:: INPUT RECORDS
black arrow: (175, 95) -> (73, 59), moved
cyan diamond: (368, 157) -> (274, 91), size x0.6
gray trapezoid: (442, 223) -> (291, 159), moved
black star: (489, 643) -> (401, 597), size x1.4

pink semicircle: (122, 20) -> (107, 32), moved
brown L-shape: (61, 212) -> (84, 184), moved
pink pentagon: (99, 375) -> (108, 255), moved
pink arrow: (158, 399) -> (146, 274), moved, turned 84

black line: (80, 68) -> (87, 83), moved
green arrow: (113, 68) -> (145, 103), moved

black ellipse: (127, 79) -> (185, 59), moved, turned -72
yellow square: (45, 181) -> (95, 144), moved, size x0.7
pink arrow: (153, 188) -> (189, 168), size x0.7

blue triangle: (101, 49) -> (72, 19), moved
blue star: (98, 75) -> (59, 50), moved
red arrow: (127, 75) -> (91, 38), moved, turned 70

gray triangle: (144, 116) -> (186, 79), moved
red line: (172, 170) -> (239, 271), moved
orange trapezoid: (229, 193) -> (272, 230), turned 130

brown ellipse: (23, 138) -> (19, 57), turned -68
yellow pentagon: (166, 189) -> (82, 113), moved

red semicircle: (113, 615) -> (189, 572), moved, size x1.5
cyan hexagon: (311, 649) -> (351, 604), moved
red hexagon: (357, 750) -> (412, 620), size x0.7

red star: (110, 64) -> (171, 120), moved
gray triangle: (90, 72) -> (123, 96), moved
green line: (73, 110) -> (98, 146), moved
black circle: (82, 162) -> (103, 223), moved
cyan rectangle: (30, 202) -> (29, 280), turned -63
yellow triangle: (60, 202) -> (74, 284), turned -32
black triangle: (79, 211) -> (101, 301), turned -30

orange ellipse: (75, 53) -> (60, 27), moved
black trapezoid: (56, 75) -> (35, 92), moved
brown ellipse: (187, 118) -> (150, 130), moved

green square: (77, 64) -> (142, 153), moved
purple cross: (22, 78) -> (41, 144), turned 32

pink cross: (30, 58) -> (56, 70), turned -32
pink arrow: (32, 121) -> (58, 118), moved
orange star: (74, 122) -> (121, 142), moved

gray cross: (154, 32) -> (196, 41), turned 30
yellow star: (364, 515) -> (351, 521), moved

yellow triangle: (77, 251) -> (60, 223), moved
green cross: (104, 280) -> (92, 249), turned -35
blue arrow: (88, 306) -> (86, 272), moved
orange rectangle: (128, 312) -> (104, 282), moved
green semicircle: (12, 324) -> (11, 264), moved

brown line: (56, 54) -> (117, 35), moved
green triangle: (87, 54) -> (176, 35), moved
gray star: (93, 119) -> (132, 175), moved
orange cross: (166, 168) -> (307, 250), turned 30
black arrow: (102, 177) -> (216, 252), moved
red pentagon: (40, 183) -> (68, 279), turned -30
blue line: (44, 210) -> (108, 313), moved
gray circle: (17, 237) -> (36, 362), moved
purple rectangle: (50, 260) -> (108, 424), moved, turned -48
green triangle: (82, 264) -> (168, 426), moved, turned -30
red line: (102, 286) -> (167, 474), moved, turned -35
::::
### WHAT TO DO
Transcribe the records above from the line holding "red line: (172, 170) -> (239, 271), moved" down to the line holding "black triangle: (79, 211)", inclusive, without adding anything.

### RESPONSE TO THE EXERCISE
red line: (172, 170) -> (239, 271), moved
orange trapezoid: (229, 193) -> (272, 230), turned 130

brown ellipse: (23, 138) -> (19, 57), turned -68
yellow pentagon: (166, 189) -> (82, 113), moved

red semicircle: (113, 615) -> (189, 572), moved, size x1.5
cyan hexagon: (311, 649) -> (351, 604), moved
red hexagon: (357, 750) -> (412, 620), size x0.7

red star: (110, 64) -> (171, 120), moved
gray triangle: (90, 72) -> (123, 96), moved
green line: (73, 110) -> (98, 146), moved
black circle: (82, 162) -> (103, 223), moved
cyan rectangle: (30, 202) -> (29, 280), turned -63
yellow triangle: (60, 202) -> (74, 284), turned -32
black triangle: (79, 211) -> (101, 301), turned -30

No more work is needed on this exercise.